What you should do:
Would you please output the lines of the data below from the one containing "(488, 379) = (414, 204): yellow shoe -> none" to the end, exactly and with nothing added?

Stored data:
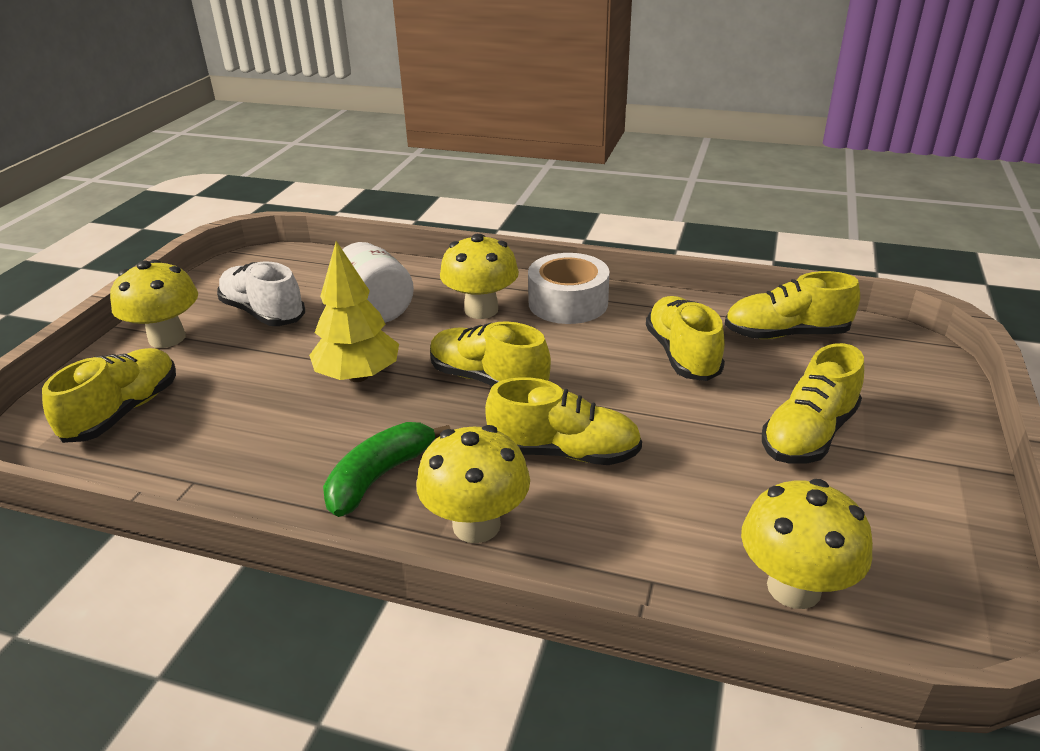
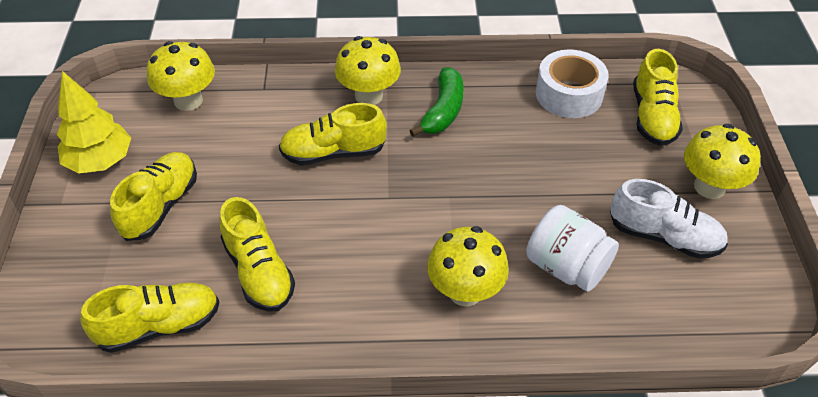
camera: 160 degrees right, 15 degrees up
(358, 376) = (518, 184): yellow tree -> yellow tree (100, 161)
(488, 379) = (414, 204): yellow shoe -> none
(568, 303) = (383, 325): white tape -> white tape (569, 94)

Written solution:
(488, 379) = (414, 204): yellow shoe -> none
(568, 303) = (383, 325): white tape -> white tape (569, 94)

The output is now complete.